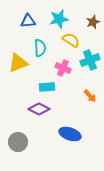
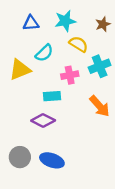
cyan semicircle: (40, 48) -> (44, 53), turned 48
pink cross: (63, 68) -> (70, 75), turned -35
orange arrow: (90, 96) -> (100, 106), size x1.5
blue ellipse: (70, 134) -> (52, 160), moved

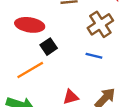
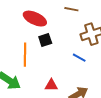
orange line: (30, 70) -> (25, 55), turned -75

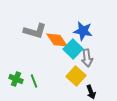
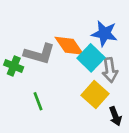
gray L-shape: (35, 31) -> (39, 54), moved
green cross: (16, 79) -> (14, 66), moved

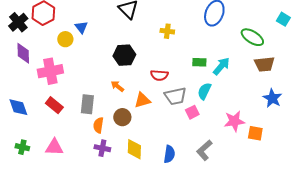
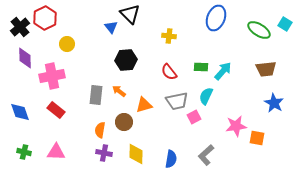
blue triangle: (81, 27) -> (111, 27), moved
green ellipse: (252, 37) -> (259, 30), moved
red semicircle: (159, 75) -> (169, 72), moved, turned 48
gray rectangle: (87, 104) -> (96, 95), moved

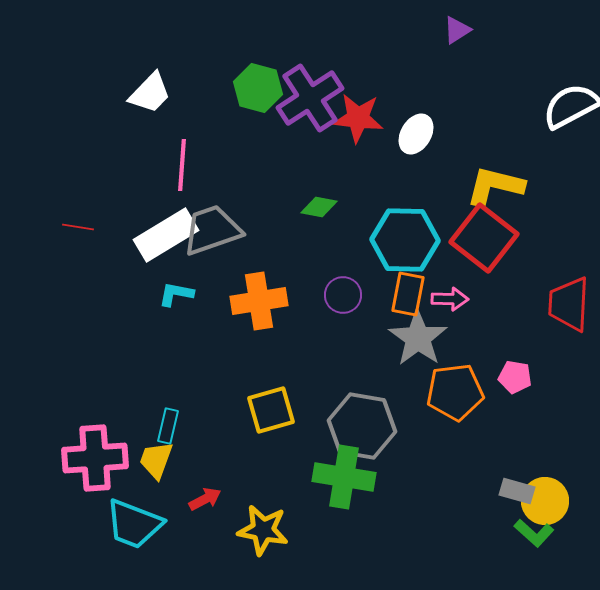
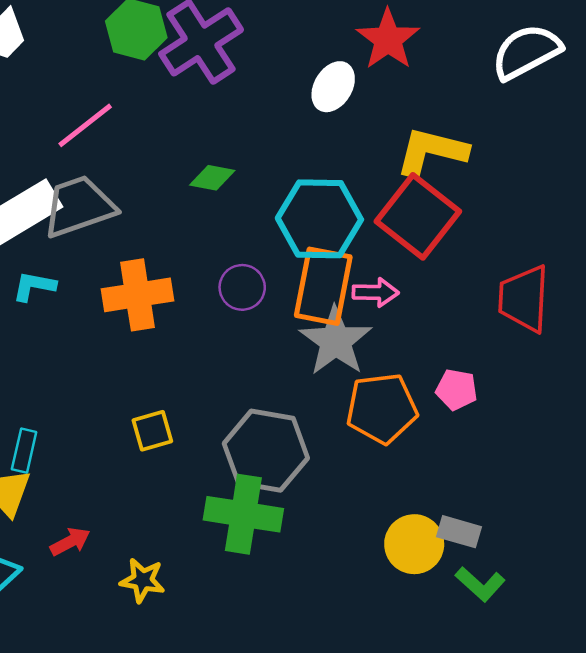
red star: (358, 118) -> (388, 39), moved, turned 30
pink line: (182, 165) -> (85, 125), moved, turned 48
orange rectangle: (408, 294) -> (323, 286), size x1.4
yellow square: (271, 410) -> (152, 431), size x0.7
yellow circle: (545, 501) -> (414, 544), moved
yellow star: (263, 530) -> (142, 580), size x0.7

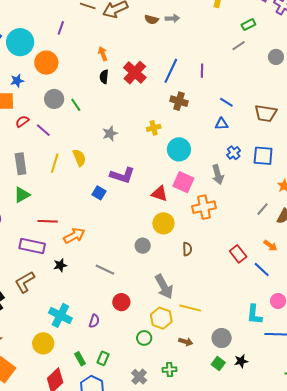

---+---

Once the line containing "yellow circle: (545, 501)" has been found, write out exactly that line and each one after it through the end of the data, leaving out every picture.

yellow circle: (545, 501) -> (414, 544), moved
yellow star: (263, 530) -> (142, 580), size x0.7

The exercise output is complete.